Work task:
Would you go through the records below and copy each line with the string "DGND"?

[Revision comparison data]
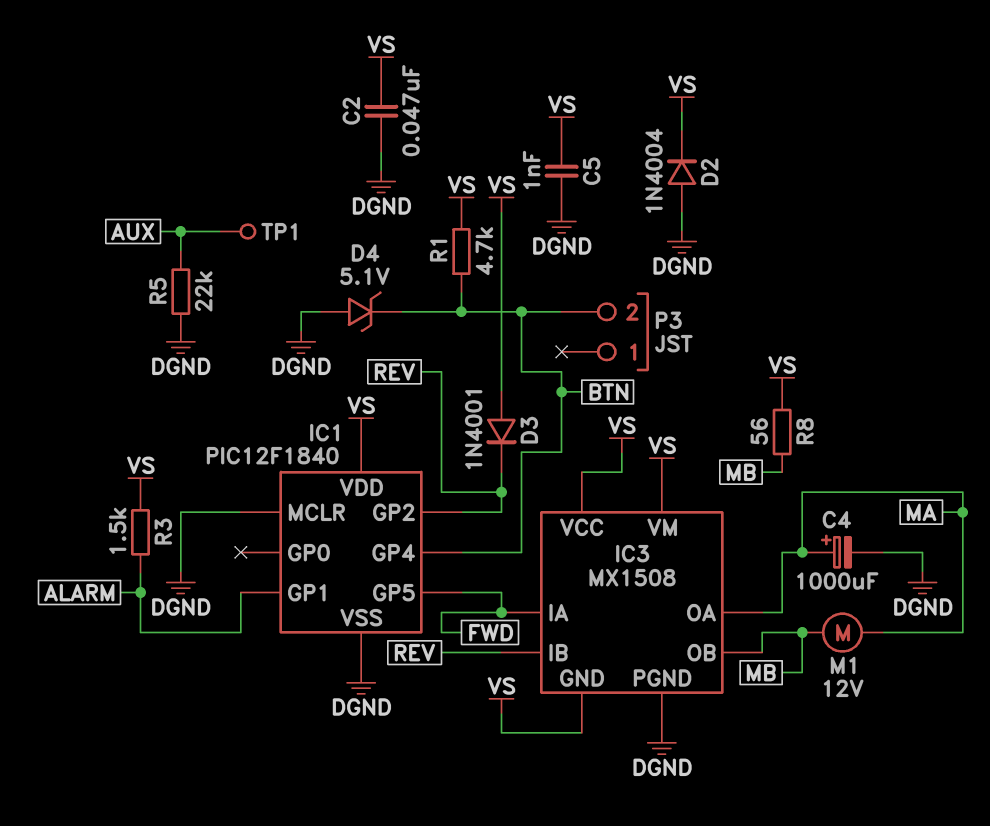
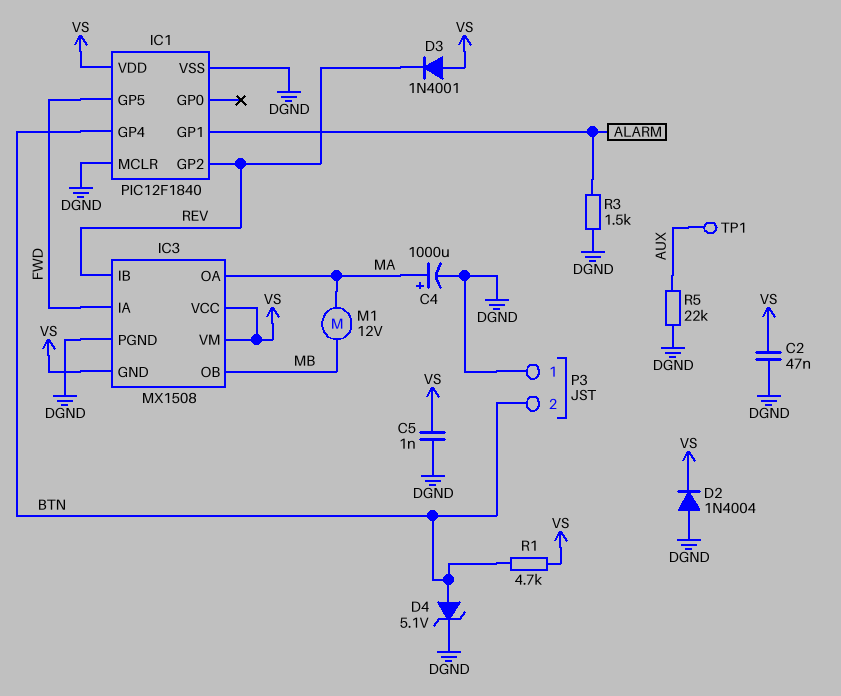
D4: zener 5.1V (A DGND, K BTN) -> zener 5.1V (A BTN, K DGND)
P3 pin 1: none -> DGND
R3: 1.5k (ALARM, VS) -> 1.5k (ALARM, DGND)
R8: 56 (MB, VS) -> none

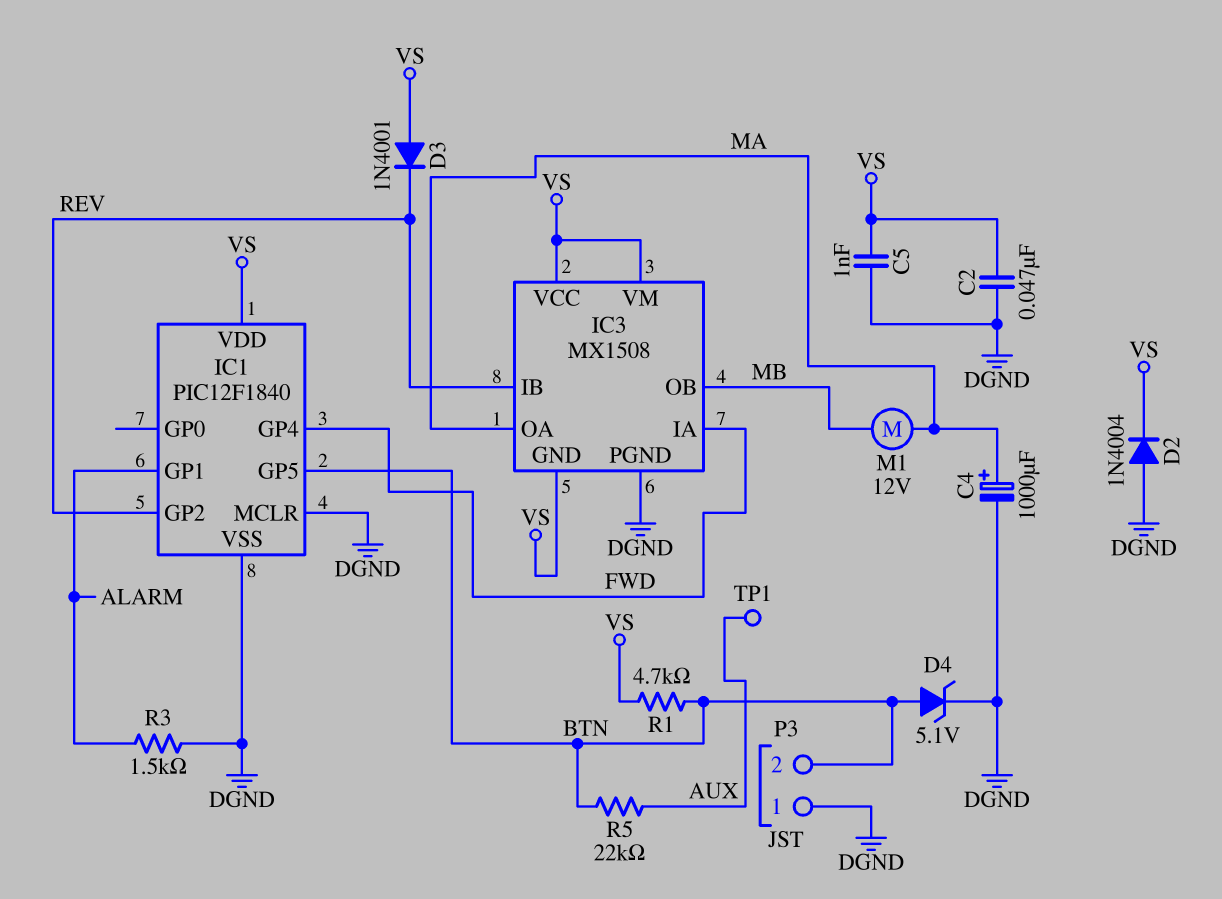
IC1 pin GP4: BTN -> FWD
IC1 pin GP5: FWD -> BTN
R5: 22k (AUX, DGND) -> 22k (AUX, BTN)

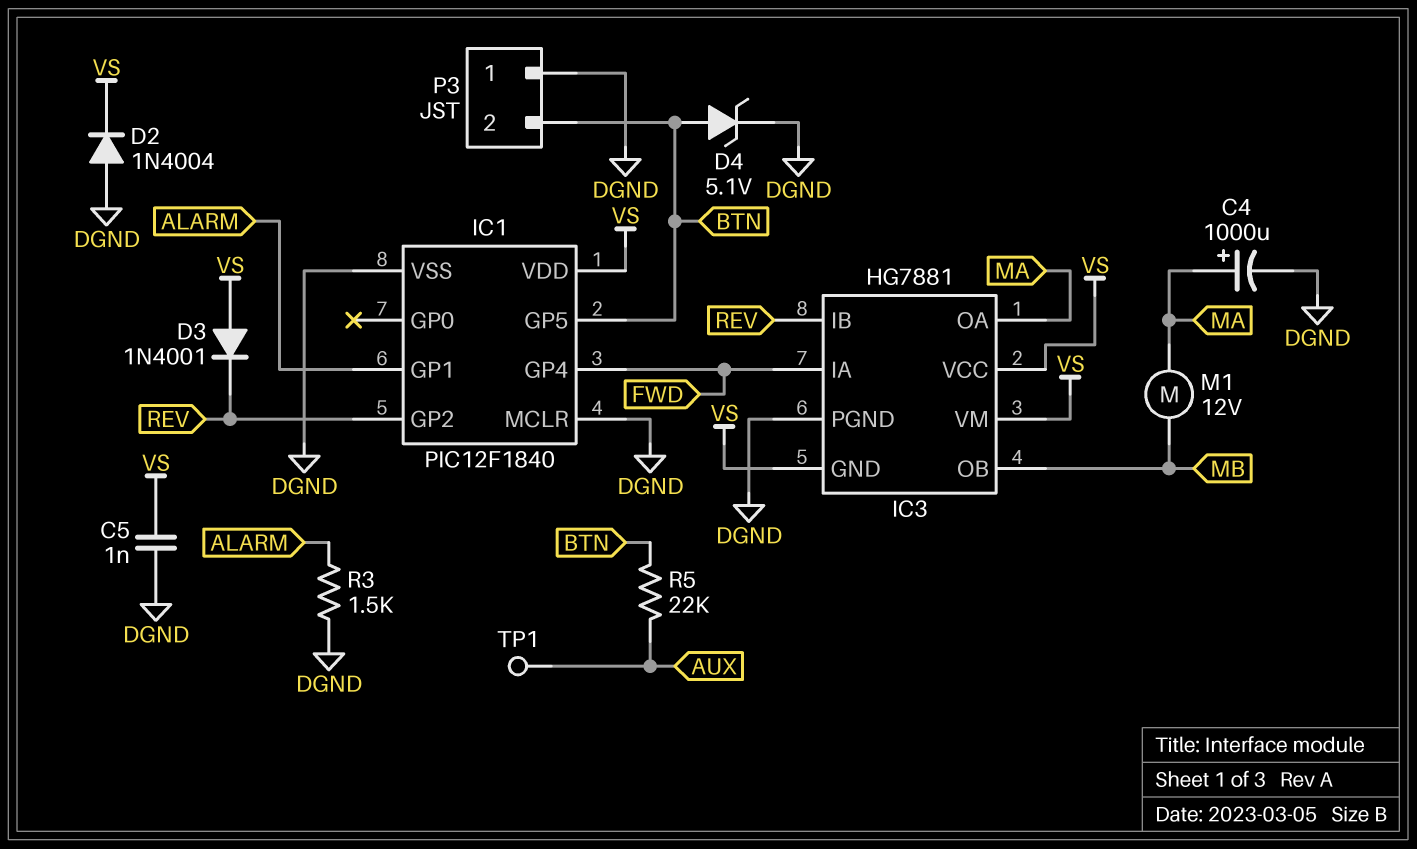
C2: 47nF (DGND, VS) -> none
IC3: MX1508 -> HG7881
R1: 4.7k (BTN, VS) -> none

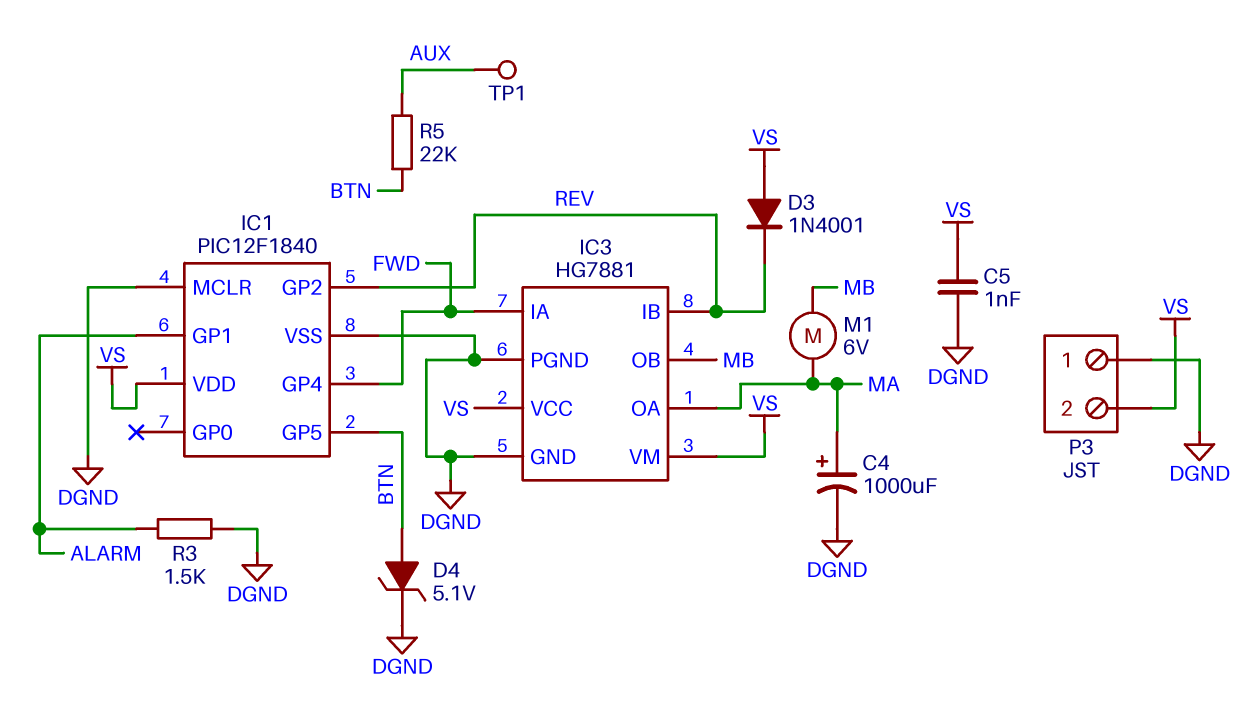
D2: diode 1N4004 (A DGND, K VS) -> none
IC3 pin GND: VS -> DGND
M1: motor 12V (MA, MB) -> motor 6V (MA, MB)
P3 pin 2: BTN -> VS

Solution to this task:
D4: zener 5.1V (A DGND, K BTN) -> zener 5.1V (A BTN, K DGND)
P3 pin 1: none -> DGND
R3: 1.5k (ALARM, VS) -> 1.5k (ALARM, DGND)
R5: 22k (AUX, DGND) -> 22k (AUX, BTN)
C2: 47nF (DGND, VS) -> none
D2: diode 1N4004 (A DGND, K VS) -> none
IC3 pin GND: VS -> DGND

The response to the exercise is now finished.